[Given information]:
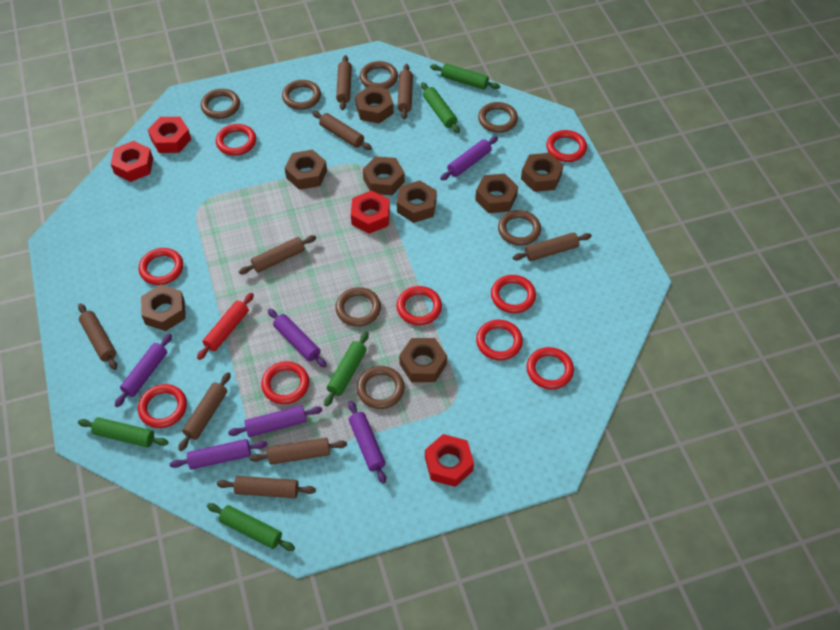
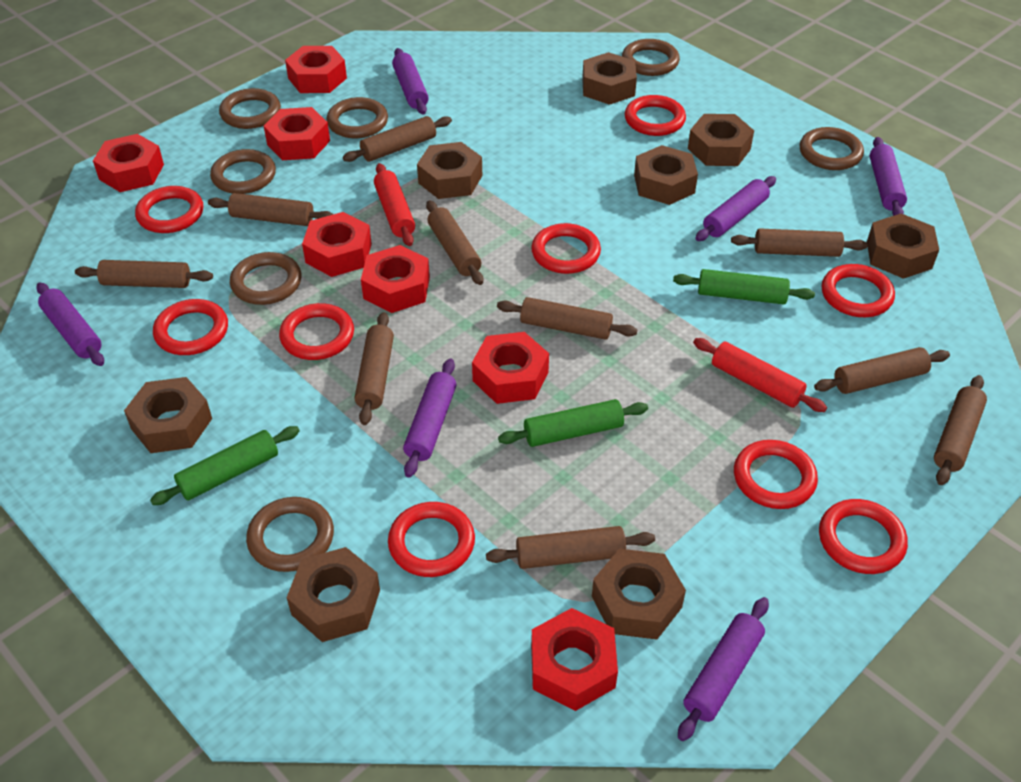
brown rolling pin: 9 -> 10
green rolling pin: 5 -> 3
red nut: 4 -> 7
red rolling pin: 1 -> 2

[Task statement]: Give the listing again word for word, but drop every picture.

[Answer box]:
brown rolling pin: 9 -> 10
green rolling pin: 5 -> 3
red nut: 4 -> 7
red rolling pin: 1 -> 2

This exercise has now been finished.